→ **Exercise objective**:
Reproduce the listing below precisely, leaving every line intact.
━━━━━━━━━━━━━━━━━━━━
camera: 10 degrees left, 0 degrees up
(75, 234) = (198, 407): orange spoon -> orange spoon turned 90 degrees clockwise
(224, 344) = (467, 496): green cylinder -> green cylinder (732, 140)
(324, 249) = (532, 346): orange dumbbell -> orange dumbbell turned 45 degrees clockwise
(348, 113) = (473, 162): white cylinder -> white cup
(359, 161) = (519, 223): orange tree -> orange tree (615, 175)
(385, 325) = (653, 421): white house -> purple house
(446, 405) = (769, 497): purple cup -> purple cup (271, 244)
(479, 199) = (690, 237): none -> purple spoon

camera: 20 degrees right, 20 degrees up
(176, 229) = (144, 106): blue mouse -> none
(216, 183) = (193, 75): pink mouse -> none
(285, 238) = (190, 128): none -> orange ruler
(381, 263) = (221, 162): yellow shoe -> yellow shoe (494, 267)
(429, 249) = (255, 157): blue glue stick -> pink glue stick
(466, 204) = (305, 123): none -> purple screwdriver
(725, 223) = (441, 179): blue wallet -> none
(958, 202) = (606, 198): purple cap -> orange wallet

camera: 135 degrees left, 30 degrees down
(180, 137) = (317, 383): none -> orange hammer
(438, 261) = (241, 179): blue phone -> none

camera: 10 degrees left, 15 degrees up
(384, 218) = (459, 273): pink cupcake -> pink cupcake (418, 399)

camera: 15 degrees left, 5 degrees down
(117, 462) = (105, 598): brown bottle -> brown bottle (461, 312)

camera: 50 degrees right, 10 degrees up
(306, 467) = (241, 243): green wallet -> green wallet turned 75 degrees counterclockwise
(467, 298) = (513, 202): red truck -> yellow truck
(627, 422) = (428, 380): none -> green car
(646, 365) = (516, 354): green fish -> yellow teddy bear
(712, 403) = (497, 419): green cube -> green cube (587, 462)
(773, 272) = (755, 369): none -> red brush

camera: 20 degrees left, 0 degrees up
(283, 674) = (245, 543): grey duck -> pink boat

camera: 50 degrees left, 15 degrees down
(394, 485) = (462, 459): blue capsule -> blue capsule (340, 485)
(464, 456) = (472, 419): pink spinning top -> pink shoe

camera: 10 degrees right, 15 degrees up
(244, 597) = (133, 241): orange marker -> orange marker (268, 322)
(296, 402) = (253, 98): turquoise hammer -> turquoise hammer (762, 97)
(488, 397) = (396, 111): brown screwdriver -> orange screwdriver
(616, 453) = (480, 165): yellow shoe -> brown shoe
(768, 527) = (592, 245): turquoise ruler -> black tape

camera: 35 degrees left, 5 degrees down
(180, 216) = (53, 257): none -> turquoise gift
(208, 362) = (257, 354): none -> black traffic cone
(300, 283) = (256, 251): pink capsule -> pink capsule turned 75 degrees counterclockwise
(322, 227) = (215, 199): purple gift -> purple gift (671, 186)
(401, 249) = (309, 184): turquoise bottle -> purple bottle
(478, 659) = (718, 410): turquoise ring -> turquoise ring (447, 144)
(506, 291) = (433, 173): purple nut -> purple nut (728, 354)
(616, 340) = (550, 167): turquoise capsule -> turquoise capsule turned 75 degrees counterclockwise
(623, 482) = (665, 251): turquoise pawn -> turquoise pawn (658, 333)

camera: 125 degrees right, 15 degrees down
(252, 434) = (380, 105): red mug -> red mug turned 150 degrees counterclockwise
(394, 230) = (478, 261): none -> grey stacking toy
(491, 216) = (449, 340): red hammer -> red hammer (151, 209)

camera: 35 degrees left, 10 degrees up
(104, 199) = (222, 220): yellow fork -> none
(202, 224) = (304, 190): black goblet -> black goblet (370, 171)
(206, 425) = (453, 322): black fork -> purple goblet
━━━━━━━━━━━━━━━━━━━━
→ **Expected answer**:
camera: 10 degrees left, 0 degrees up
(75, 234) = (198, 407): orange spoon -> orange spoon turned 90 degrees clockwise
(224, 344) = (467, 496): green cylinder -> green cylinder (732, 140)
(324, 249) = (532, 346): orange dumbbell -> orange dumbbell turned 45 degrees clockwise
(348, 113) = (473, 162): white cylinder -> white cup
(359, 161) = (519, 223): orange tree -> orange tree (615, 175)
(385, 325) = (653, 421): white house -> purple house
(446, 405) = (769, 497): purple cup -> purple cup (271, 244)
(479, 199) = (690, 237): none -> purple spoon

camera: 20 degrees right, 20 degrees up
(176, 229) = (144, 106): blue mouse -> none
(216, 183) = (193, 75): pink mouse -> none
(285, 238) = (190, 128): none -> orange ruler
(381, 263) = (221, 162): yellow shoe -> yellow shoe (494, 267)
(429, 249) = (255, 157): blue glue stick -> pink glue stick
(466, 204) = (305, 123): none -> purple screwdriver
(725, 223) = (441, 179): blue wallet -> none
(958, 202) = (606, 198): purple cap -> orange wallet

camera: 135 degrees left, 30 degrees down
(180, 137) = (317, 383): none -> orange hammer
(438, 261) = (241, 179): blue phone -> none

camera: 10 degrees left, 15 degrees up
(384, 218) = (459, 273): pink cupcake -> pink cupcake (418, 399)

camera: 15 degrees left, 5 degrees down
(117, 462) = (105, 598): brown bottle -> brown bottle (461, 312)

camera: 50 degrees right, 10 degrees up
(306, 467) = (241, 243): green wallet -> green wallet turned 75 degrees counterclockwise
(467, 298) = (513, 202): red truck -> yellow truck
(627, 422) = (428, 380): none -> green car
(646, 365) = (516, 354): green fish -> yellow teddy bear
(712, 403) = (497, 419): green cube -> green cube (587, 462)
(773, 272) = (755, 369): none -> red brush

camera: 20 degrees left, 0 degrees up
(283, 674) = (245, 543): grey duck -> pink boat

camera: 50 degrees left, 15 degrees down
(394, 485) = (462, 459): blue capsule -> blue capsule (340, 485)
(464, 456) = (472, 419): pink spinning top -> pink shoe

camera: 10 degrees right, 15 degrees up
(244, 597) = (133, 241): orange marker -> orange marker (268, 322)
(296, 402) = (253, 98): turquoise hammer -> turquoise hammer (762, 97)
(488, 397) = (396, 111): brown screwdriver -> orange screwdriver
(616, 453) = (480, 165): yellow shoe -> brown shoe
(768, 527) = (592, 245): turquoise ruler -> black tape

camera: 35 degrees left, 5 degrees down
(180, 216) = (53, 257): none -> turquoise gift
(208, 362) = (257, 354): none -> black traffic cone
(300, 283) = (256, 251): pink capsule -> pink capsule turned 75 degrees counterclockwise
(322, 227) = (215, 199): purple gift -> purple gift (671, 186)
(401, 249) = (309, 184): turquoise bottle -> purple bottle
(478, 659) = (718, 410): turquoise ring -> turquoise ring (447, 144)
(506, 291) = (433, 173): purple nut -> purple nut (728, 354)
(616, 340) = (550, 167): turquoise capsule -> turquoise capsule turned 75 degrees counterclockwise
(623, 482) = (665, 251): turquoise pawn -> turquoise pawn (658, 333)

camera: 125 degrees right, 15 degrees down
(252, 434) = (380, 105): red mug -> red mug turned 150 degrees counterclockwise
(394, 230) = (478, 261): none -> grey stacking toy
(491, 216) = (449, 340): red hammer -> red hammer (151, 209)

camera: 35 degrees left, 10 degrees up
(104, 199) = (222, 220): yellow fork -> none
(202, 224) = (304, 190): black goblet -> black goblet (370, 171)
(206, 425) = (453, 322): black fork -> purple goblet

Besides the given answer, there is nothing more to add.